**Directions for this task:**
Only one stretch of the data below should be repeated: the lines from the line containing "after: brown spray bottle" through the line containing "pos1: [291, 158, 53, 64]", inclusive, exactly as they are.

**Data records:**
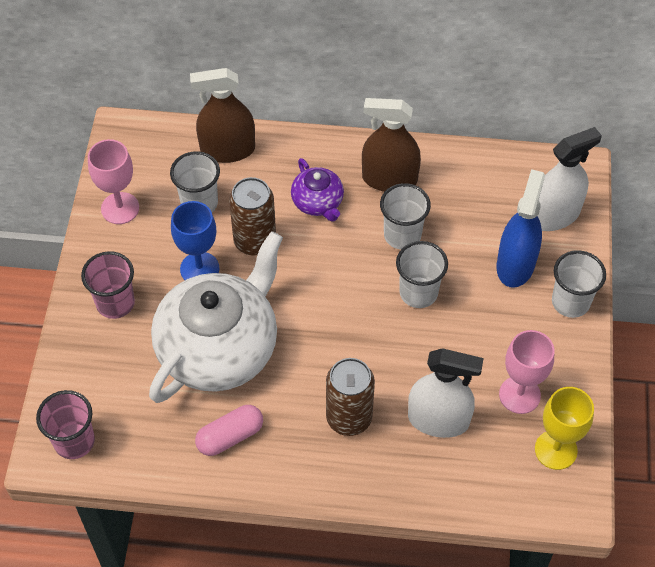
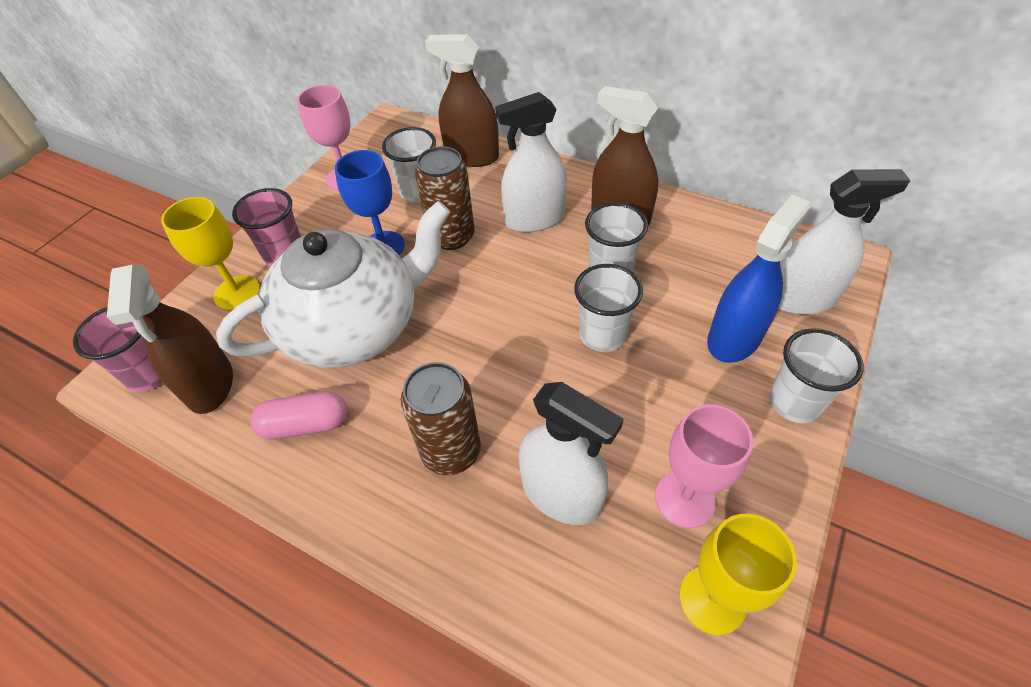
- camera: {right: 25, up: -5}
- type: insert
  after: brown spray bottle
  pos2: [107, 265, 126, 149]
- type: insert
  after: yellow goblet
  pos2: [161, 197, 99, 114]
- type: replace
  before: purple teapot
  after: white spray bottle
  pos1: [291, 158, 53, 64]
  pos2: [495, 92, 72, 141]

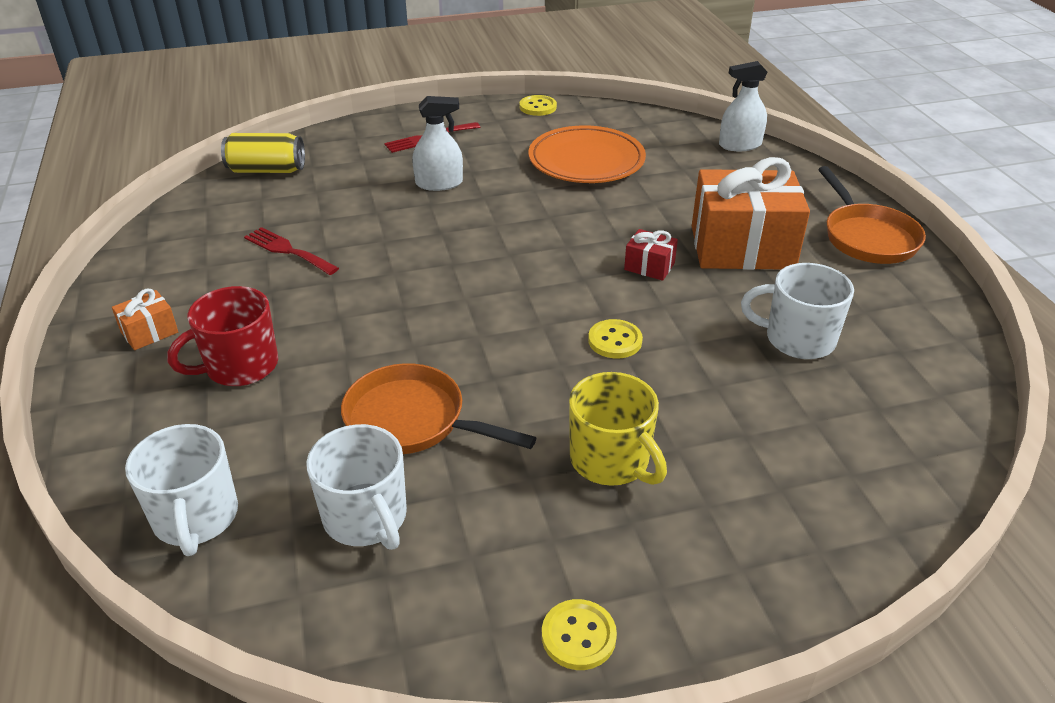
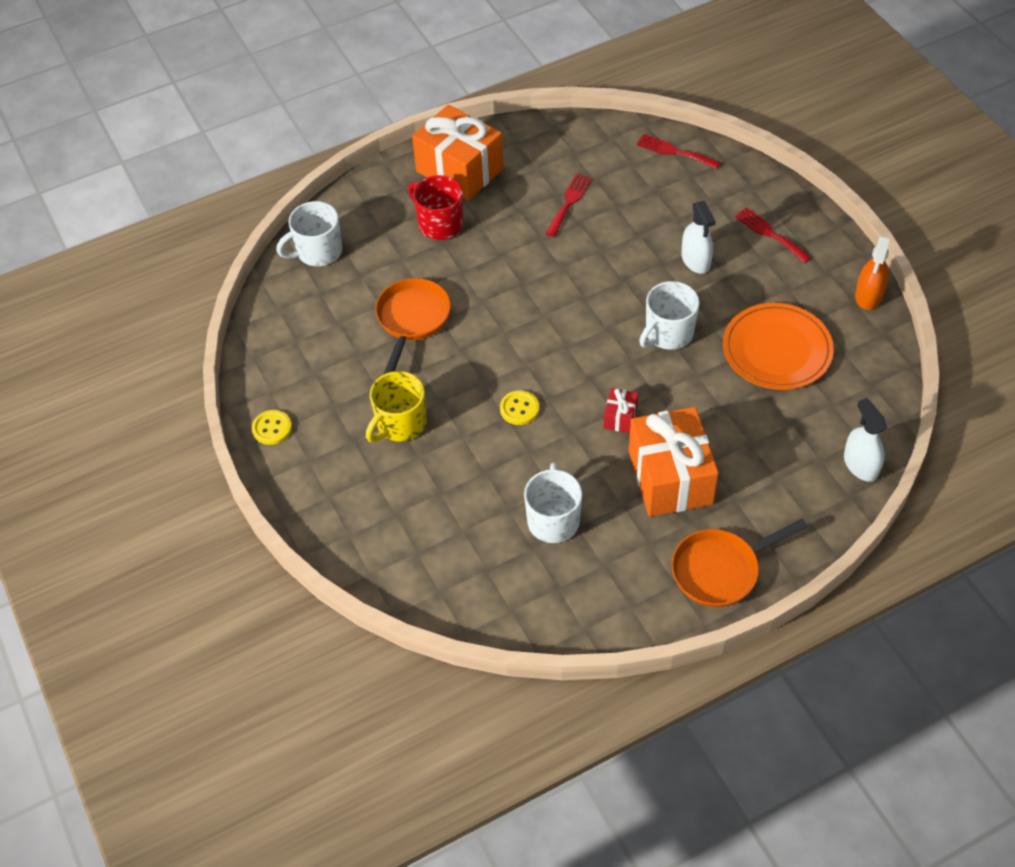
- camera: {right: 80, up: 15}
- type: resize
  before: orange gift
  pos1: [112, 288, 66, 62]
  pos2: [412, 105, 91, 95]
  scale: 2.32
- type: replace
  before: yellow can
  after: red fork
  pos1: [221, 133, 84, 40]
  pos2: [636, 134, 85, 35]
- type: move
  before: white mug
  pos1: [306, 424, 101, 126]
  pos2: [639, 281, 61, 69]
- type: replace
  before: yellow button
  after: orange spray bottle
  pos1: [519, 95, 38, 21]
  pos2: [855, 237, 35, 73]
...
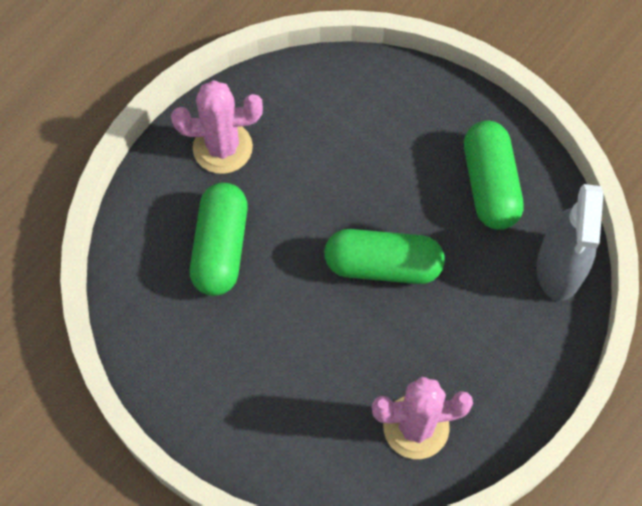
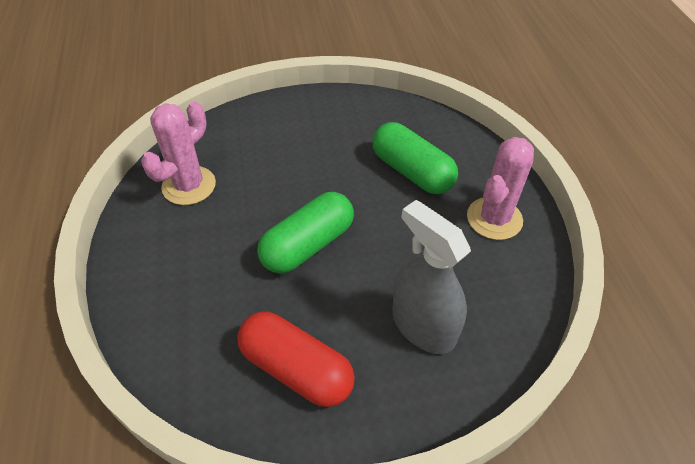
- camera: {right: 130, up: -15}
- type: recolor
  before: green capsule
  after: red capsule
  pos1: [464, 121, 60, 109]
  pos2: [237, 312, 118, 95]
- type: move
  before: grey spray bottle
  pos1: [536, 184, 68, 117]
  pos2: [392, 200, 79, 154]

**Answer space:**
  after: brown spray bottle
  pos2: [107, 265, 126, 149]
- type: insert
  after: yellow goblet
  pos2: [161, 197, 99, 114]
- type: replace
  before: purple teapot
  after: white spray bottle
  pos1: [291, 158, 53, 64]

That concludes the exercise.